··· Raw records ···

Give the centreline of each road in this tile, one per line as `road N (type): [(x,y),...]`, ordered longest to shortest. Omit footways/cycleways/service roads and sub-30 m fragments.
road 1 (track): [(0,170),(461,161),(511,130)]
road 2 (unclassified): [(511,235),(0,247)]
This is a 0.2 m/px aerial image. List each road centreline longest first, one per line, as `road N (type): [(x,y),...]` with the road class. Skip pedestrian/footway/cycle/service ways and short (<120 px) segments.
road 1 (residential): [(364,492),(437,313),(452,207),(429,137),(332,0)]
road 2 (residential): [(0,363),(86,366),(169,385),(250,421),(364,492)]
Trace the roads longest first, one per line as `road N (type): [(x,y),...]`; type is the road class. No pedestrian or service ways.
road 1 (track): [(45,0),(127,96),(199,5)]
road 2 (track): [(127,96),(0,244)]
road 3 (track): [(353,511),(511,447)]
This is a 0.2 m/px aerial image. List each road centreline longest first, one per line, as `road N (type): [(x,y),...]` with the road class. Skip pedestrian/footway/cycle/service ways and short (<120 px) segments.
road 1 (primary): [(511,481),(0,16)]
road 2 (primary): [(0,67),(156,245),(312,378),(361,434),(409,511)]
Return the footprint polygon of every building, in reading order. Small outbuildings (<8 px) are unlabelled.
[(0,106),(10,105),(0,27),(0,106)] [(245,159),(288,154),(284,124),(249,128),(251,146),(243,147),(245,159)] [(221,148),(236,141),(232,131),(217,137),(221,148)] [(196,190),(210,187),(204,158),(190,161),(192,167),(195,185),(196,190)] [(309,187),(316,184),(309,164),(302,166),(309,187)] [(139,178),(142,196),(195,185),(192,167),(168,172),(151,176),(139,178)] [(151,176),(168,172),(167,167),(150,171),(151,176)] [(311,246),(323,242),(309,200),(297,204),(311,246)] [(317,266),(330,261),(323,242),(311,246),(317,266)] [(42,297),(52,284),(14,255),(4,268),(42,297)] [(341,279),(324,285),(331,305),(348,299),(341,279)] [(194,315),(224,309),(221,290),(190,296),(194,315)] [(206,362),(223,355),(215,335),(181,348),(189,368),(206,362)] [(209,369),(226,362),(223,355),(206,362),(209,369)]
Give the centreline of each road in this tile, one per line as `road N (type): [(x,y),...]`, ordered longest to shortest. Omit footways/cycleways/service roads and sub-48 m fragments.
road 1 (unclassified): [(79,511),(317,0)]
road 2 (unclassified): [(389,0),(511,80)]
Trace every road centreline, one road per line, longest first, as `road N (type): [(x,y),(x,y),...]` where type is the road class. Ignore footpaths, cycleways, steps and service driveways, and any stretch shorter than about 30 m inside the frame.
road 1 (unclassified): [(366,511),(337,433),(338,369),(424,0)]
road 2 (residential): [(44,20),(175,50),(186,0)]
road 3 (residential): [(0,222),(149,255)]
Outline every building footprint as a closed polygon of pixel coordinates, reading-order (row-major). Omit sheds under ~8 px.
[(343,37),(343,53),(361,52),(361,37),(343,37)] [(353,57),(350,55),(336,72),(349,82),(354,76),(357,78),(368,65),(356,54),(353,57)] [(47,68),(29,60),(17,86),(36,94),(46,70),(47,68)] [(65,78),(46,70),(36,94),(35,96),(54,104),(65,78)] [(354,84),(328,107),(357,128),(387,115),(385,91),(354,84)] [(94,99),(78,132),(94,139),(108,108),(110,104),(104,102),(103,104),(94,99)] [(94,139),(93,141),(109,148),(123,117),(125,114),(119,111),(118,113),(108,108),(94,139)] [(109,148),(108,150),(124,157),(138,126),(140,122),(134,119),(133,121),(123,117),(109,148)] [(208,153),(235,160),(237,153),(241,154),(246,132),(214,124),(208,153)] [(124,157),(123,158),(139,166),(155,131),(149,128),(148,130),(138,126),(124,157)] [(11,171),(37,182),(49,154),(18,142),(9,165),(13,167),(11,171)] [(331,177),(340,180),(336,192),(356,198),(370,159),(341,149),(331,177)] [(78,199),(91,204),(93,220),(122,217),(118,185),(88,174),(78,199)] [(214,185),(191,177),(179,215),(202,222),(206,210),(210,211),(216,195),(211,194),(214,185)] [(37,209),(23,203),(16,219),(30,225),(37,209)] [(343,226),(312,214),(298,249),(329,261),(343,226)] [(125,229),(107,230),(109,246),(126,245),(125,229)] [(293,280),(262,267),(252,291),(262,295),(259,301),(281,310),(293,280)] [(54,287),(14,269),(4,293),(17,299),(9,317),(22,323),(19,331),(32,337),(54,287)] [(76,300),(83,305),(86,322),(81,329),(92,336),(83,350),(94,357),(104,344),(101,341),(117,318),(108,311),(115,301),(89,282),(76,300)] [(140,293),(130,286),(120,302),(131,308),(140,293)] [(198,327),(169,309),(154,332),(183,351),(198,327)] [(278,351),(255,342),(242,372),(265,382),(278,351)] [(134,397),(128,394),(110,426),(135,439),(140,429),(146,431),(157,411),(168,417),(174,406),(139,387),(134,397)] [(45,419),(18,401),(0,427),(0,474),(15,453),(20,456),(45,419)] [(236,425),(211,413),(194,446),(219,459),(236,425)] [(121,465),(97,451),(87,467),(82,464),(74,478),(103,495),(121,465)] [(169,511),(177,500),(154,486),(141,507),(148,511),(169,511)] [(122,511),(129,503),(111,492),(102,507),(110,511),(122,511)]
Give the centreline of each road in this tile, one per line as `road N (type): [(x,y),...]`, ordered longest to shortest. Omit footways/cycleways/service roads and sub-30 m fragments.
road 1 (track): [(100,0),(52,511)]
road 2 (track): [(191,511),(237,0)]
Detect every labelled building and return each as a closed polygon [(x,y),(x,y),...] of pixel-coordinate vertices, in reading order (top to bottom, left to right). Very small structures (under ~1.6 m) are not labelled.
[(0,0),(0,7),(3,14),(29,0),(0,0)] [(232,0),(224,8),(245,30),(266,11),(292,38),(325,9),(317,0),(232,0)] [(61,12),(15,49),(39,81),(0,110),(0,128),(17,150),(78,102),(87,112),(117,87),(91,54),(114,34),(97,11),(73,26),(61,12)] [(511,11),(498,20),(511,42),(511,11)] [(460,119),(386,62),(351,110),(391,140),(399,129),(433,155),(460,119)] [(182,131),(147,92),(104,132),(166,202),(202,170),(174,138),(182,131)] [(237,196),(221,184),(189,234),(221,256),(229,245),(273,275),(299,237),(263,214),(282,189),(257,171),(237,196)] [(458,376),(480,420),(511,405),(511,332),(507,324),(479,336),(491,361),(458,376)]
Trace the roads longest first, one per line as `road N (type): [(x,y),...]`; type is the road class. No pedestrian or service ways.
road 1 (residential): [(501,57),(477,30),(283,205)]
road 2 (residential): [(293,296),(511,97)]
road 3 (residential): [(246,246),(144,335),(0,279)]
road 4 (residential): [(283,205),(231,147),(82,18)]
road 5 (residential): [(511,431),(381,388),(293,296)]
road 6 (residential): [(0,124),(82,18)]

···

The task: Rewrite all the records above, swapping each "centreline" for "midline" and leaving everything else the same.

Written solution:
Give the midline of each road in this tile, one per line as `road N (type): [(x,y),...]`, ordered longest to shortest. Omit footways/cycleways/service roads and sub-30 m fragments.
road 1 (track): [(0,170),(461,161),(511,130)]
road 2 (unclassified): [(511,235),(0,247)]
This is a 0.2 m/px aerial image. List each road midline longest first, one per line, as `road N (type): [(x,y),...]` with the road class. Skip pedestrian/footway/cycle/service ways and short (<120 px) segments.
road 1 (residential): [(364,492),(437,313),(452,207),(429,137),(332,0)]
road 2 (residential): [(0,363),(86,366),(169,385),(250,421),(364,492)]
Trace the roads longest first, one per line as `road N (type): [(x,y),...]`; type is the road class. No pedestrian or service ways.
road 1 (track): [(45,0),(127,96),(199,5)]
road 2 (track): [(127,96),(0,244)]
road 3 (track): [(353,511),(511,447)]
This is a 0.2 m/px aerial image. List each road midline longest first, one per line, as `road N (type): [(x,y),...]` with the road class. Skip pedestrian/footway/cycle/service ways and short (<120 px) segments.
road 1 (primary): [(511,481),(0,16)]
road 2 (primary): [(0,67),(156,245),(312,378),(361,434),(409,511)]
Return the footprint polygon of every building, in reading order. Small outbuildings (<8 px) are unlabelled.
[(0,106),(10,105),(0,27),(0,106)] [(245,159),(288,154),(284,124),(249,128),(251,146),(243,147),(245,159)] [(221,148),(236,141),(232,131),(217,137),(221,148)] [(196,190),(210,187),(204,158),(190,161),(192,167),(195,185),(196,190)] [(309,187),(316,184),(309,164),(302,166),(309,187)] [(139,178),(142,196),(195,185),(192,167),(168,172),(151,176),(139,178)] [(151,176),(168,172),(167,167),(150,171),(151,176)] [(311,246),(323,242),(309,200),(297,204),(311,246)] [(317,266),(330,261),(323,242),(311,246),(317,266)] [(42,297),(52,284),(14,255),(4,268),(42,297)] [(341,279),(324,285),(331,305),(348,299),(341,279)] [(194,315),(224,309),(221,290),(190,296),(194,315)] [(206,362),(223,355),(215,335),(181,348),(189,368),(206,362)] [(209,369),(226,362),(223,355),(206,362),(209,369)]
Give the midline of each road in this tile, one per line as `road N (type): [(x,y),...]`, ordered longest to shortest. Omit footways/cycleways/service roads and sub-48 m fragments.
road 1 (unclassified): [(79,511),(317,0)]
road 2 (unclassified): [(389,0),(511,80)]
Trace every road midline, one road per line, longest first, as `road N (type): [(x,y),(x,y),...]` where type is the road class. Ignore footpaths, cycleways, steps and service driveways, and any stretch shorter than about 30 m inside the frame.
road 1 (unclassified): [(366,511),(337,433),(338,369),(424,0)]
road 2 (residential): [(44,20),(175,50),(186,0)]
road 3 (residential): [(0,222),(149,255)]
Outline every building footprint as a closed polygon of pixel coordinates, reading-order (row-major). Omit sheds under ~8 px.
[(343,37),(343,53),(361,52),(361,37),(343,37)] [(353,57),(350,55),(336,72),(349,82),(354,76),(357,78),(368,65),(356,54),(353,57)] [(47,68),(29,60),(17,86),(36,94),(46,70),(47,68)] [(65,78),(46,70),(36,94),(35,96),(54,104),(65,78)] [(354,84),(328,107),(357,128),(387,115),(385,91),(354,84)] [(94,99),(78,132),(94,139),(108,108),(110,104),(104,102),(103,104),(94,99)] [(94,139),(93,141),(109,148),(123,117),(125,114),(119,111),(118,113),(108,108),(94,139)] [(109,148),(108,150),(124,157),(138,126),(140,122),(134,119),(133,121),(123,117),(109,148)] [(208,153),(235,160),(237,153),(241,154),(246,132),(214,124),(208,153)] [(124,157),(123,158),(139,166),(155,131),(149,128),(148,130),(138,126),(124,157)] [(11,171),(37,182),(49,154),(18,142),(9,165),(13,167),(11,171)] [(331,177),(340,180),(336,192),(356,198),(370,159),(341,149),(331,177)] [(78,199),(91,204),(93,220),(122,217),(118,185),(88,174),(78,199)] [(214,185),(191,177),(179,215),(202,222),(206,210),(210,211),(216,195),(211,194),(214,185)] [(37,209),(23,203),(16,219),(30,225),(37,209)] [(343,226),(312,214),(298,249),(329,261),(343,226)] [(125,229),(107,230),(109,246),(126,245),(125,229)] [(293,280),(262,267),(252,291),(262,295),(259,301),(281,310),(293,280)] [(54,287),(14,269),(4,293),(17,299),(9,317),(22,323),(19,331),(32,337),(54,287)] [(76,300),(83,305),(86,322),(81,329),(92,336),(83,350),(94,357),(104,344),(101,341),(117,318),(108,311),(115,301),(89,282),(76,300)] [(140,293),(130,286),(120,302),(131,308),(140,293)] [(198,327),(169,309),(154,332),(183,351),(198,327)] [(278,351),(255,342),(242,372),(265,382),(278,351)] [(134,397),(128,394),(110,426),(135,439),(140,429),(146,431),(157,411),(168,417),(174,406),(139,387),(134,397)] [(45,419),(18,401),(0,427),(0,474),(15,453),(20,456),(45,419)] [(236,425),(211,413),(194,446),(219,459),(236,425)] [(121,465),(97,451),(87,467),(82,464),(74,478),(103,495),(121,465)] [(169,511),(177,500),(154,486),(141,507),(148,511),(169,511)] [(122,511),(129,503),(111,492),(102,507),(110,511),(122,511)]
Give the midline of each road in this tile, one per line as `road N (type): [(x,y),...]`, ordered longest to shortest. Omit footways/cycleways/service roads and sub-30 m fragments.
road 1 (track): [(100,0),(52,511)]
road 2 (track): [(191,511),(237,0)]
Detect every labelled building and return each as a closed polygon [(x,y),(x,y),...] of pixel-coordinate vertices, in reading order (top to bottom, left to right). Very small structures (under ~1.6 m) are not labelled.
[(0,0),(0,7),(3,14),(29,0),(0,0)] [(232,0),(224,8),(245,30),(266,11),(292,38),(325,9),(317,0),(232,0)] [(61,12),(15,49),(39,81),(0,110),(0,128),(17,150),(78,102),(87,112),(117,87),(91,54),(114,34),(97,11),(73,26),(61,12)] [(511,11),(498,20),(511,42),(511,11)] [(460,119),(386,62),(351,110),(391,140),(399,129),(433,155),(460,119)] [(182,131),(147,92),(104,132),(166,202),(202,170),(174,138),(182,131)] [(237,196),(221,184),(189,234),(221,256),(229,245),(273,275),(299,237),(263,214),(282,189),(257,171),(237,196)] [(458,376),(480,420),(511,405),(511,332),(507,324),(479,336),(491,361),(458,376)]
Trace the roads longest first, one per line as `road N (type): [(x,y),...]`; type is the road class. No pedestrian or service ways.
road 1 (residential): [(501,57),(477,30),(283,205)]
road 2 (residential): [(293,296),(511,97)]
road 3 (residential): [(246,246),(144,335),(0,279)]
road 4 (residential): [(283,205),(231,147),(82,18)]
road 5 (residential): [(511,431),(381,388),(293,296)]
road 6 (residential): [(0,124),(82,18)]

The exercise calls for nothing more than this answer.